Work request - Leaving out every picture, output the records below exactly as they are.

#####

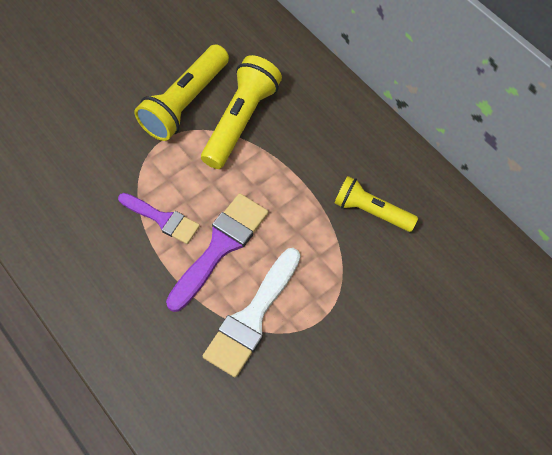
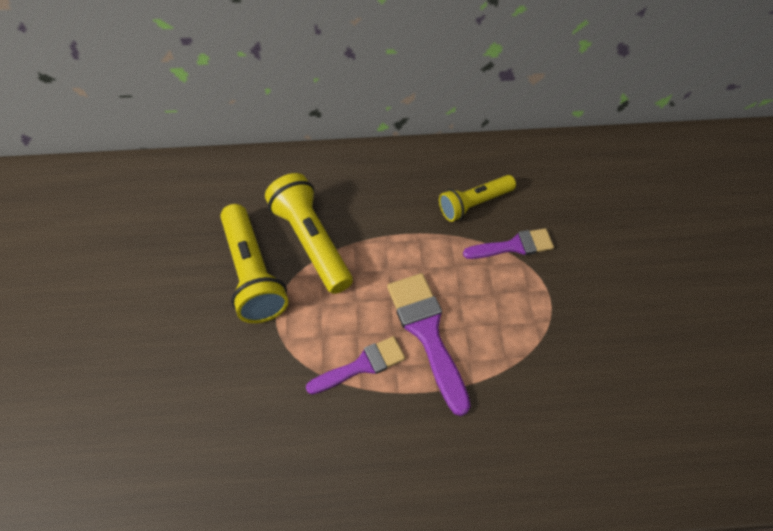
camera: 55 degrees left, 5 degrees down
(252, 317) = (515, 349): white brush -> none
(352, 265) = (513, 246): none -> purple brush

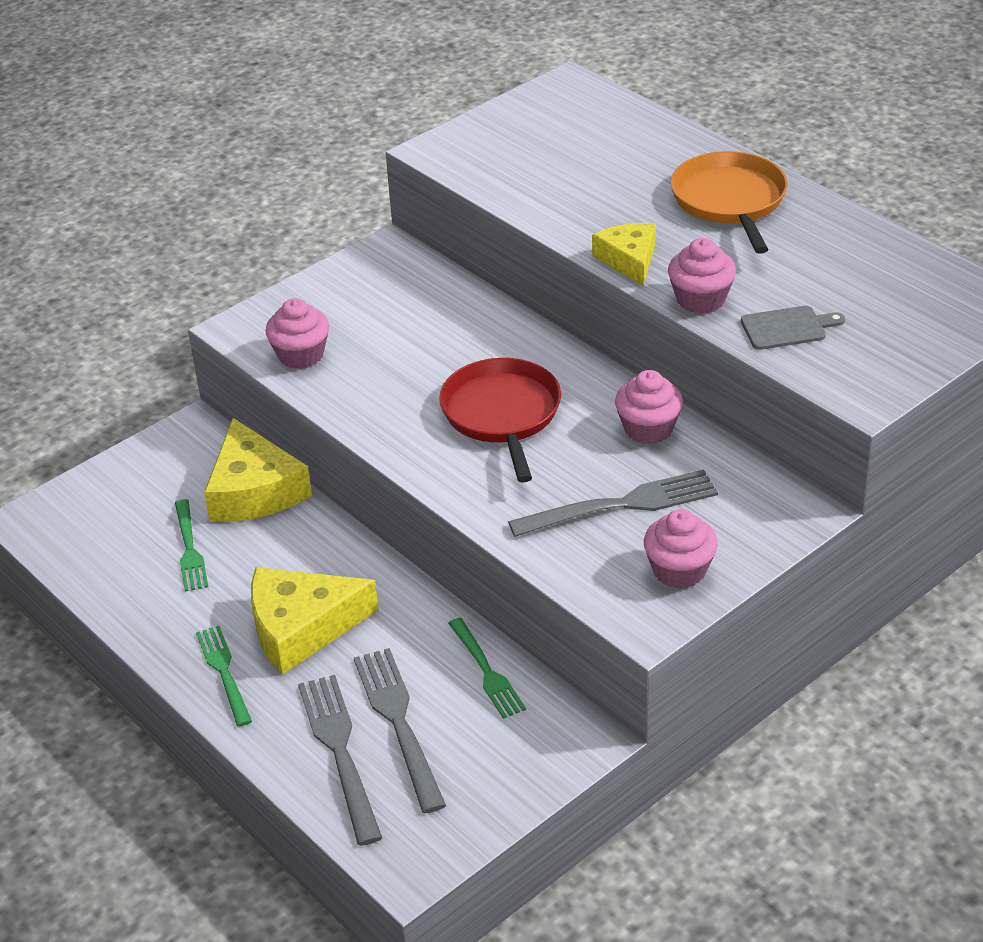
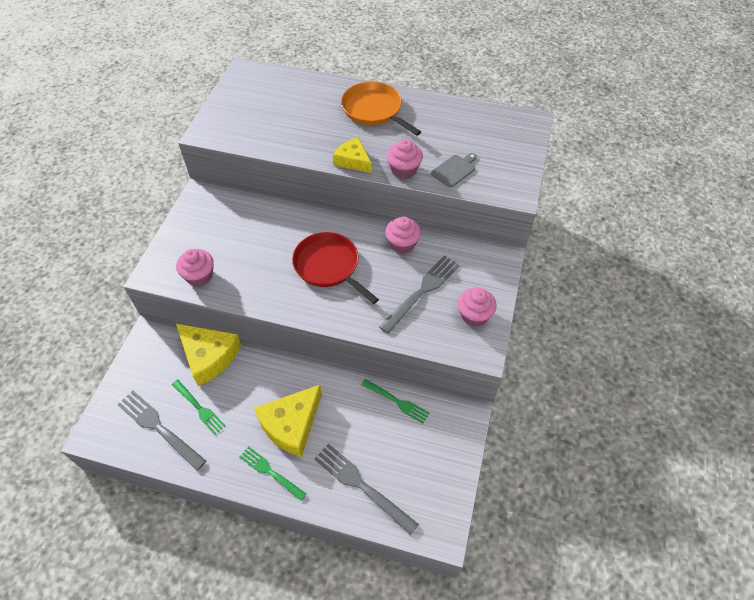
camera: 35 degrees left, 15 degrees up
(399, 723) = (377, 453): grey fork -> grey fork (159, 428)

#####

Response box -
camera: 55 degrees left, 5 degrees down
(252, 317) = (515, 349): white brush -> none
(352, 265) = (513, 246): none -> purple brush

camera: 35 degrees left, 15 degrees up
(399, 723) = (377, 453): grey fork -> grey fork (159, 428)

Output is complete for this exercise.